- DESCRIPTION OF THE TASK
Which lines in the data contain the word "MISO"? Please copy each of them.
+===+
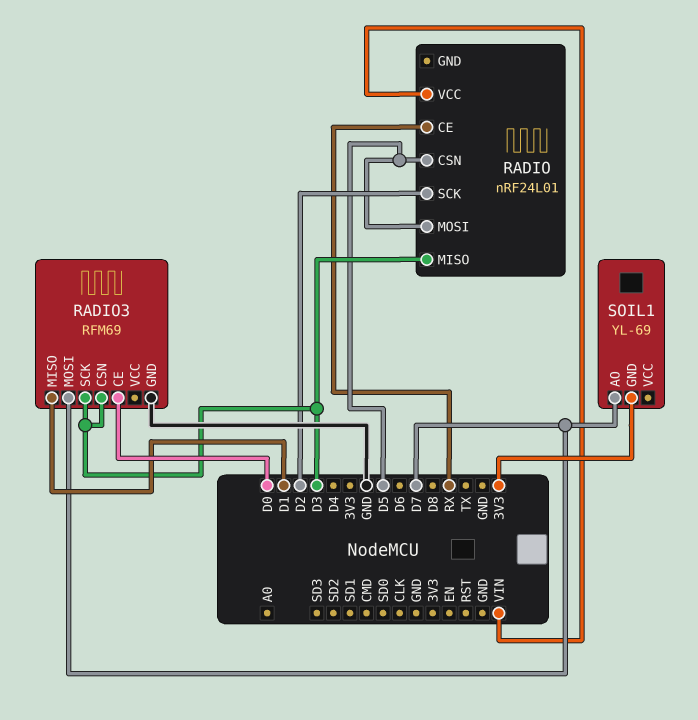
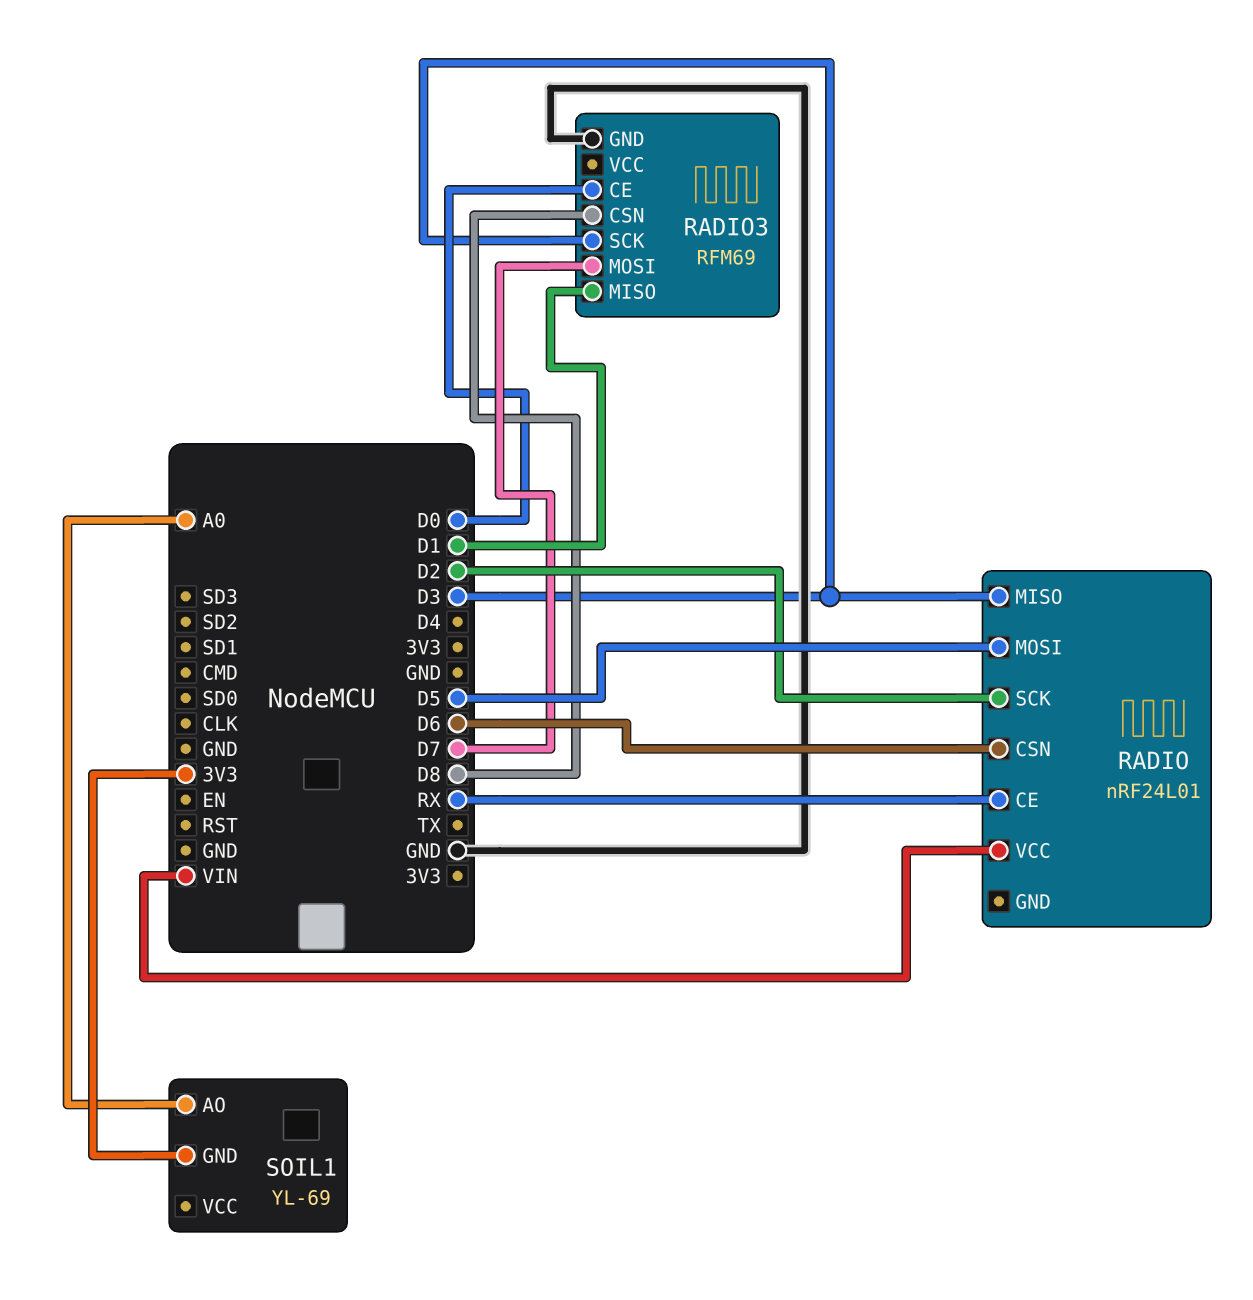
RADIO pin CSN: D5 -> D6
RADIO3 pin CSN: D3 -> D8
SOIL1 pin AO: D7 -> A0

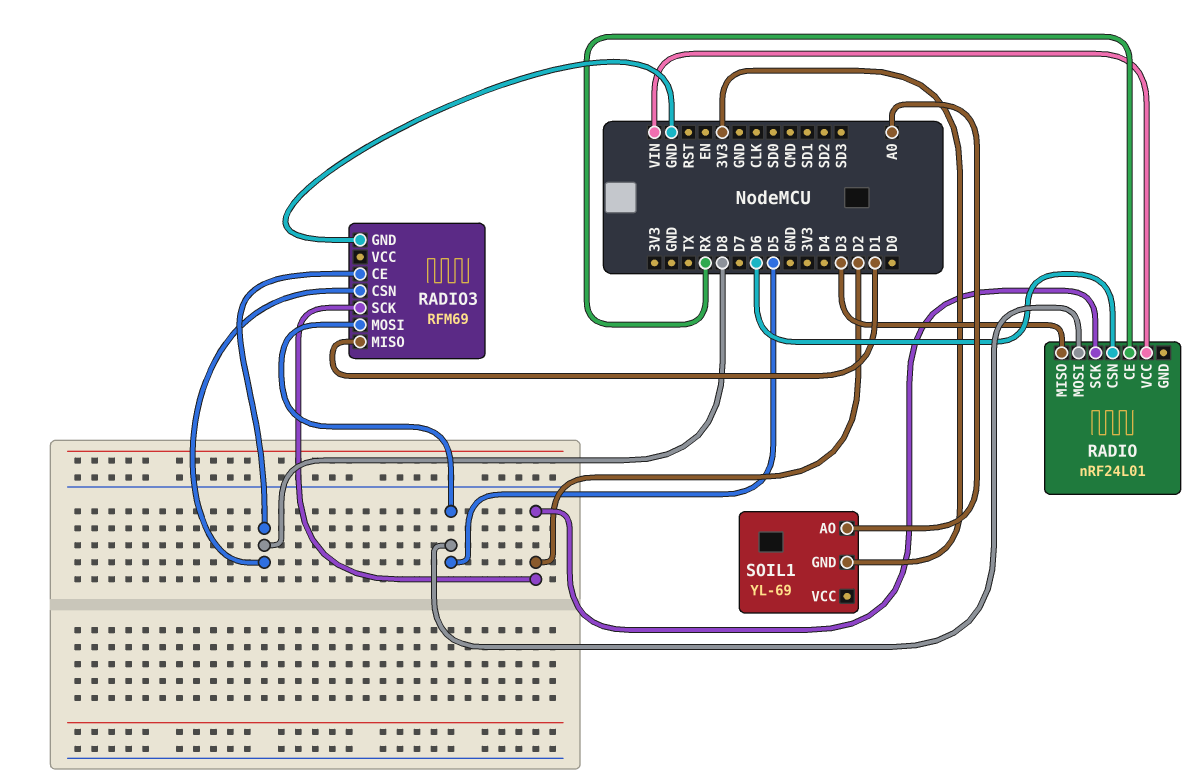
RADIO3 pin CE: D0 -> D8
RADIO3 pin MOSI: D7 -> D5
RADIO3 pin SCK: D3 -> D2

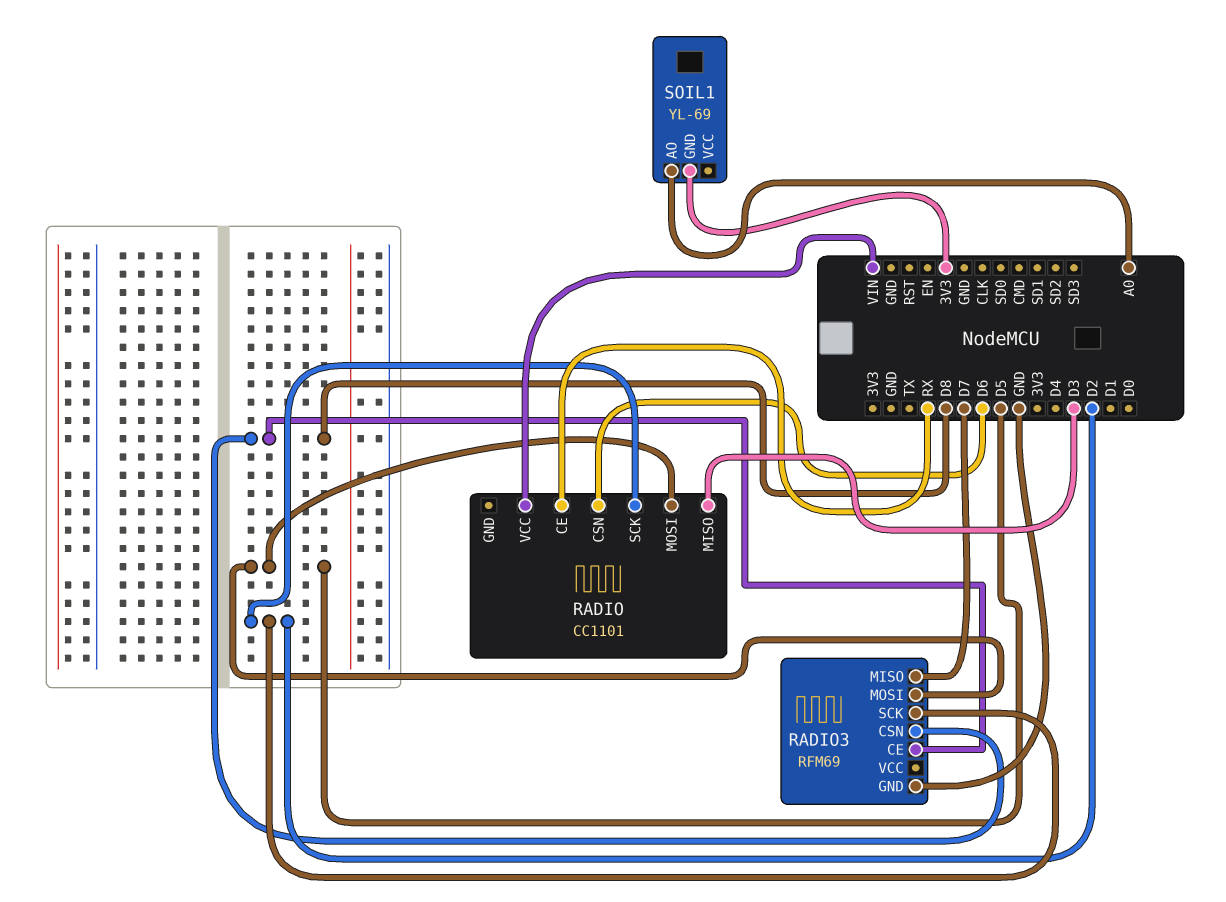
RADIO: nRF24L01 -> CC1101
RADIO3 pin MISO: D1 -> D7

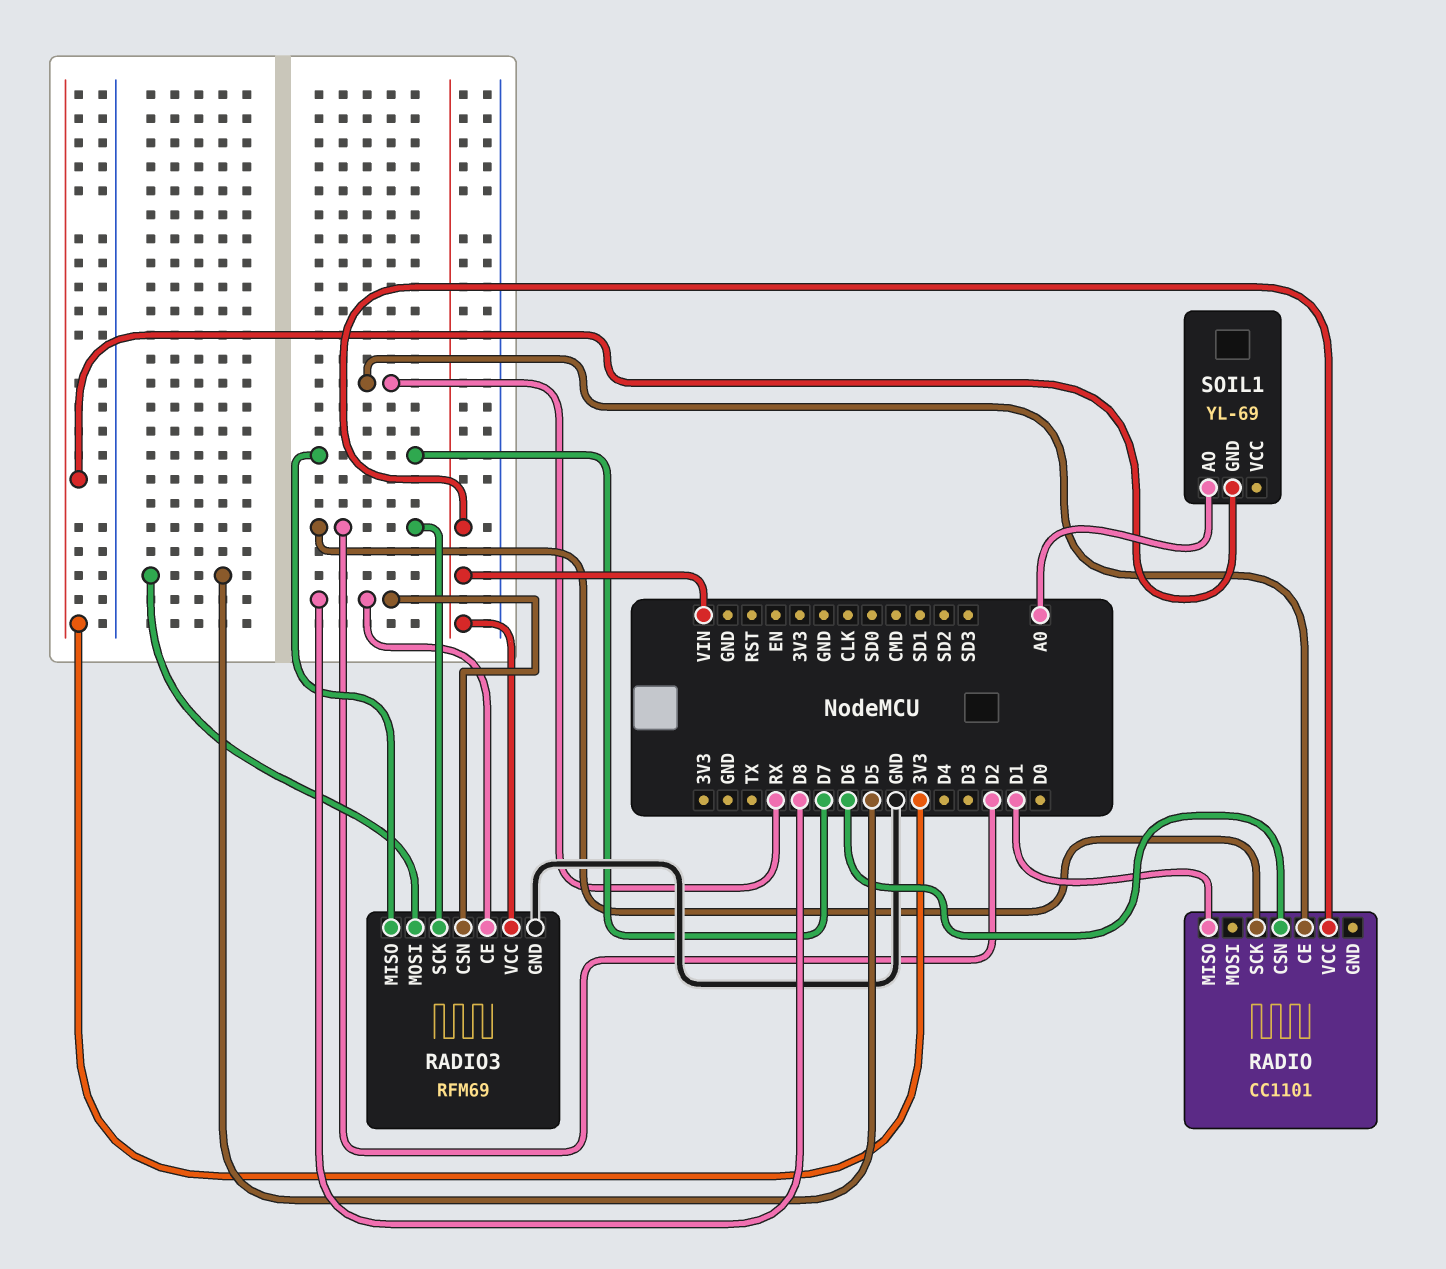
RADIO pin MISO: D3 -> D1
RADIO pin MOSI: D5 -> none
RADIO3 pin VCC: none -> VIN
+===+
- ANSWER SECTION
RADIO3 pin MISO: D1 -> D7
RADIO pin MISO: D3 -> D1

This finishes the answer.